** DATA EXTRACT follows **
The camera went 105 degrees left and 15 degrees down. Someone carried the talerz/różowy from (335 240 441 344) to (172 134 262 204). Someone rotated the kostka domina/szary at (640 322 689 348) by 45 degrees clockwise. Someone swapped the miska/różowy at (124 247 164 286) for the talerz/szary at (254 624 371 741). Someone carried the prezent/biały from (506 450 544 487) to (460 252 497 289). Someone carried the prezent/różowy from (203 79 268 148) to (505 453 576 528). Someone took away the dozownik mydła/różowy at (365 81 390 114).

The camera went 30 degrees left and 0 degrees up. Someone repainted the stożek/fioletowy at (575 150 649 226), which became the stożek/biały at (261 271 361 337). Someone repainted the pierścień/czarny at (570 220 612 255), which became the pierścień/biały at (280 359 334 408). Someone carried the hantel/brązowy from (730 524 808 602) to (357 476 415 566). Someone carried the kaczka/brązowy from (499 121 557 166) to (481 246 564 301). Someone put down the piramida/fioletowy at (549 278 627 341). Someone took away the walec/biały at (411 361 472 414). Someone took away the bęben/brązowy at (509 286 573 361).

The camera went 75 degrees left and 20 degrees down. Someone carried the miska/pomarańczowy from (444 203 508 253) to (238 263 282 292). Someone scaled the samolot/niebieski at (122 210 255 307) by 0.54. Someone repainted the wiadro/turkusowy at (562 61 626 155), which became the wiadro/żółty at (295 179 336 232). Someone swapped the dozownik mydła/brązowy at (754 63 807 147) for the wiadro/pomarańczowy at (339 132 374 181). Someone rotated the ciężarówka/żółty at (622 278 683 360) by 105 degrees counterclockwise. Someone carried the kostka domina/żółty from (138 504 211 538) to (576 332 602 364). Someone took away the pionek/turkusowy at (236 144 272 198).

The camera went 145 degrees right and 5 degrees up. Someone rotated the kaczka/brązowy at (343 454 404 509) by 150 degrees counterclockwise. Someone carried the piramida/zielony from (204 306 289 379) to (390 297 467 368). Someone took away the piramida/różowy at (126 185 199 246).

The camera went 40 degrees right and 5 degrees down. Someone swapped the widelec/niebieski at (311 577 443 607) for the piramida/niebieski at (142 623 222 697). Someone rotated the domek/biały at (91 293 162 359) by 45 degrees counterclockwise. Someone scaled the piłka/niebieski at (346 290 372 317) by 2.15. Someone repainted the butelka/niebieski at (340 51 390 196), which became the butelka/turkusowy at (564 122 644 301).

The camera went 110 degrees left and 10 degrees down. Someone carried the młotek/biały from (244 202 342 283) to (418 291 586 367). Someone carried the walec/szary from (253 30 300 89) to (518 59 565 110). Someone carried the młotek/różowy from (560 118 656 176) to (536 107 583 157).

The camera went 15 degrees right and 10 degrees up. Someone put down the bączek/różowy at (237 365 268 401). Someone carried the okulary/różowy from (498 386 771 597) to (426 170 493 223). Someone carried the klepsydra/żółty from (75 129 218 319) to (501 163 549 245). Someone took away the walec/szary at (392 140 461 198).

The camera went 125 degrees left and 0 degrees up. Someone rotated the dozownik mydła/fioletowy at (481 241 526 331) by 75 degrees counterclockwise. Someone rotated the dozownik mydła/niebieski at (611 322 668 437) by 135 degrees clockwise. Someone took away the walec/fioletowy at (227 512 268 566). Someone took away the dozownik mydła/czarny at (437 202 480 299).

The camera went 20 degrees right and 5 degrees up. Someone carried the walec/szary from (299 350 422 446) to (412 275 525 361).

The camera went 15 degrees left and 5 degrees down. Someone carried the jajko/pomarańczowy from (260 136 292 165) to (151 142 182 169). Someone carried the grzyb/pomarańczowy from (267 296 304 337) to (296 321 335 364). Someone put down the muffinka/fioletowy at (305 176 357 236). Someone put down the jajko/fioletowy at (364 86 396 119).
** End of DATA EXTRACT **
## PROBLEM
Every record should be repeated exactly; please leave none out.

## ANSWER SECTION
The camera went 105 degrees left and 15 degrees down. Someone carried the talerz/różowy from (335 240 441 344) to (172 134 262 204). Someone rotated the kostka domina/szary at (640 322 689 348) by 45 degrees clockwise. Someone swapped the miska/różowy at (124 247 164 286) for the talerz/szary at (254 624 371 741). Someone carried the prezent/biały from (506 450 544 487) to (460 252 497 289). Someone carried the prezent/różowy from (203 79 268 148) to (505 453 576 528). Someone took away the dozownik mydła/różowy at (365 81 390 114).

The camera went 30 degrees left and 0 degrees up. Someone repainted the stożek/fioletowy at (575 150 649 226), which became the stożek/biały at (261 271 361 337). Someone repainted the pierścień/czarny at (570 220 612 255), which became the pierścień/biały at (280 359 334 408). Someone carried the hantel/brązowy from (730 524 808 602) to (357 476 415 566). Someone carried the kaczka/brązowy from (499 121 557 166) to (481 246 564 301). Someone put down the piramida/fioletowy at (549 278 627 341). Someone took away the walec/biały at (411 361 472 414). Someone took away the bęben/brązowy at (509 286 573 361).

The camera went 75 degrees left and 20 degrees down. Someone carried the miska/pomarańczowy from (444 203 508 253) to (238 263 282 292). Someone scaled the samolot/niebieski at (122 210 255 307) by 0.54. Someone repainted the wiadro/turkusowy at (562 61 626 155), which became the wiadro/żółty at (295 179 336 232). Someone swapped the dozownik mydła/brązowy at (754 63 807 147) for the wiadro/pomarańczowy at (339 132 374 181). Someone rotated the ciężarówka/żółty at (622 278 683 360) by 105 degrees counterclockwise. Someone carried the kostka domina/żółty from (138 504 211 538) to (576 332 602 364). Someone took away the pionek/turkusowy at (236 144 272 198).

The camera went 145 degrees right and 5 degrees up. Someone rotated the kaczka/brązowy at (343 454 404 509) by 150 degrees counterclockwise. Someone carried the piramida/zielony from (204 306 289 379) to (390 297 467 368). Someone took away the piramida/różowy at (126 185 199 246).

The camera went 40 degrees right and 5 degrees down. Someone swapped the widelec/niebieski at (311 577 443 607) for the piramida/niebieski at (142 623 222 697). Someone rotated the domek/biały at (91 293 162 359) by 45 degrees counterclockwise. Someone scaled the piłka/niebieski at (346 290 372 317) by 2.15. Someone repainted the butelka/niebieski at (340 51 390 196), which became the butelka/turkusowy at (564 122 644 301).

The camera went 110 degrees left and 10 degrees down. Someone carried the młotek/biały from (244 202 342 283) to (418 291 586 367). Someone carried the walec/szary from (253 30 300 89) to (518 59 565 110). Someone carried the młotek/różowy from (560 118 656 176) to (536 107 583 157).

The camera went 15 degrees right and 10 degrees up. Someone put down the bączek/różowy at (237 365 268 401). Someone carried the okulary/różowy from (498 386 771 597) to (426 170 493 223). Someone carried the klepsydra/żółty from (75 129 218 319) to (501 163 549 245). Someone took away the walec/szary at (392 140 461 198).

The camera went 125 degrees left and 0 degrees up. Someone rotated the dozownik mydła/fioletowy at (481 241 526 331) by 75 degrees counterclockwise. Someone rotated the dozownik mydła/niebieski at (611 322 668 437) by 135 degrees clockwise. Someone took away the walec/fioletowy at (227 512 268 566). Someone took away the dozownik mydła/czarny at (437 202 480 299).

The camera went 20 degrees right and 5 degrees up. Someone carried the walec/szary from (299 350 422 446) to (412 275 525 361).

The camera went 15 degrees left and 5 degrees down. Someone carried the jajko/pomarańczowy from (260 136 292 165) to (151 142 182 169). Someone carried the grzyb/pomarańczowy from (267 296 304 337) to (296 321 335 364). Someone put down the muffinka/fioletowy at (305 176 357 236). Someone put down the jajko/fioletowy at (364 86 396 119).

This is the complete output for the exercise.